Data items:

☆ ☆ ☆ ☆ ☆

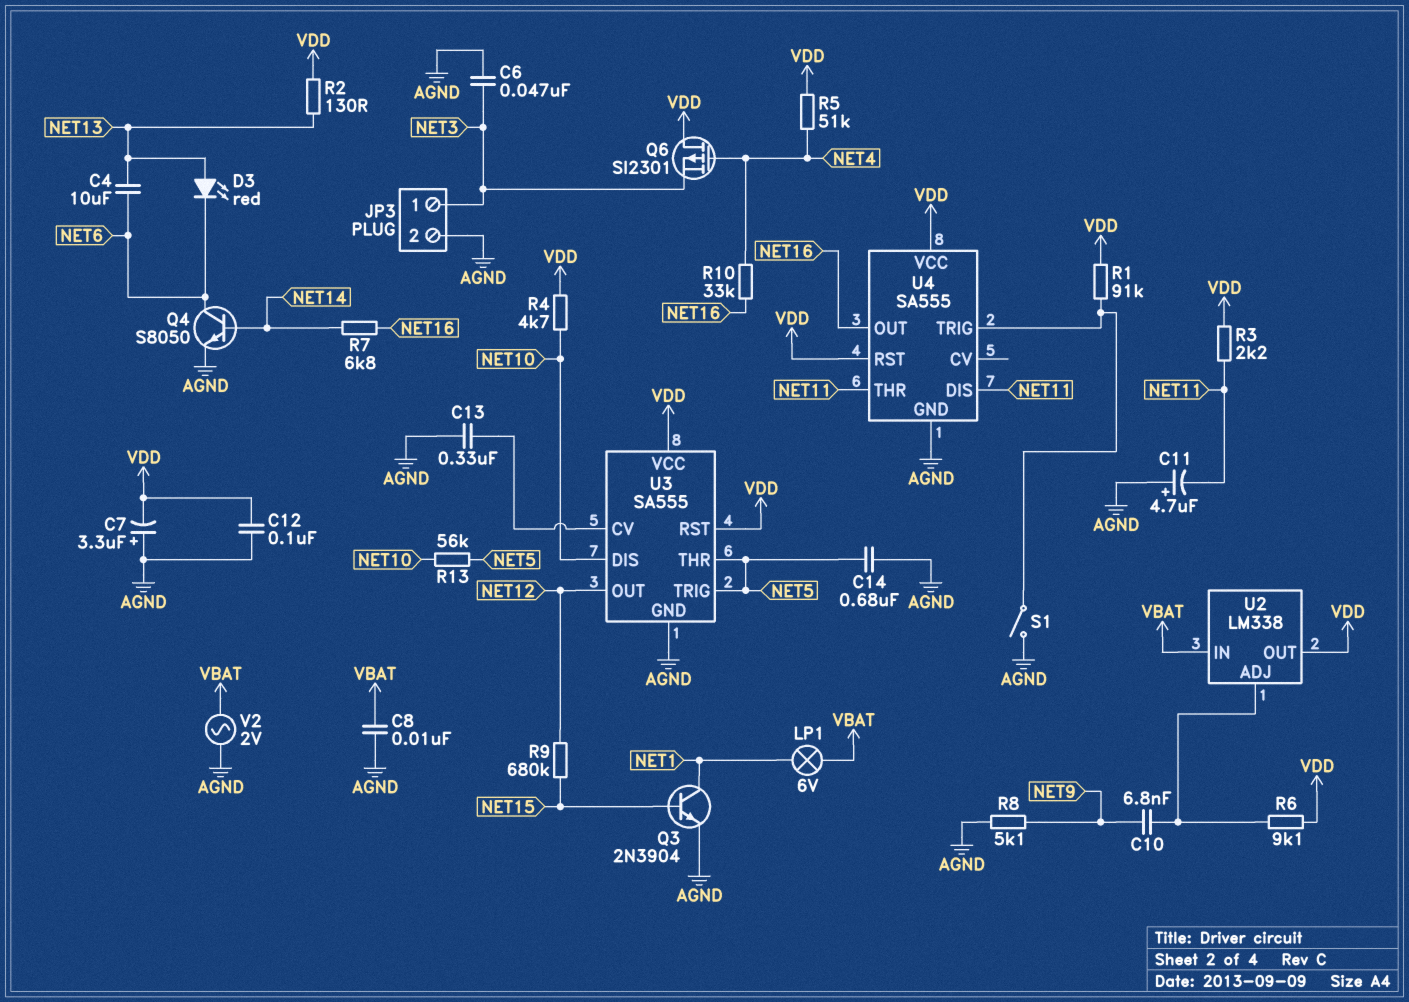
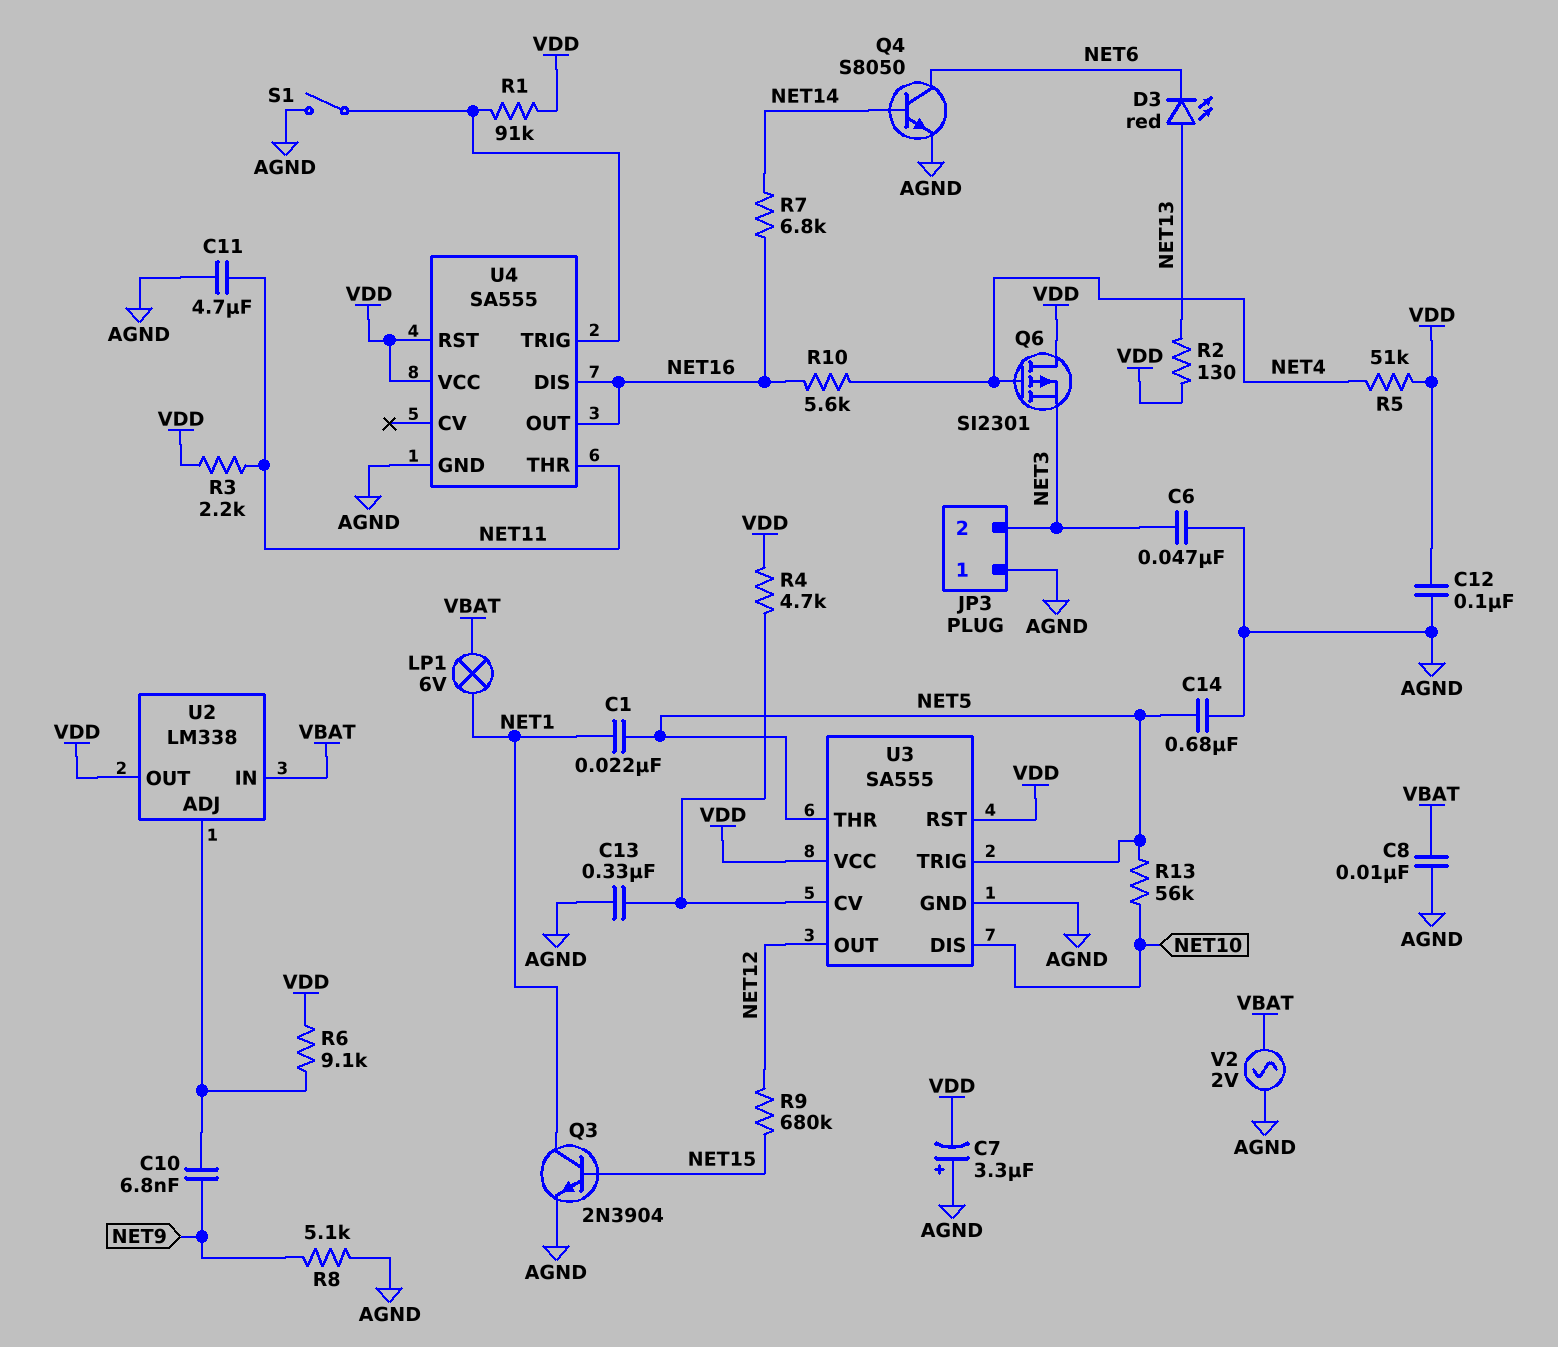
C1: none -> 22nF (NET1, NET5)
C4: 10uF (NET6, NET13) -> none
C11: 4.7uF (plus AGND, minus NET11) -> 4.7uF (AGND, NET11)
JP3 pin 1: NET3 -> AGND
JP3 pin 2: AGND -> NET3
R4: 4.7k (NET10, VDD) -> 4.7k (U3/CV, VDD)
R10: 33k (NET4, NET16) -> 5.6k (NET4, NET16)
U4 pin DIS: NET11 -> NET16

☆ ☆ ☆ ☆ ☆

= TASK ITEM =
Whenever a line above has the word "none" in it, copy that line.

= RESPONSE BELOW =
C1: none -> 22nF (NET1, NET5)
C4: 10uF (NET6, NET13) -> none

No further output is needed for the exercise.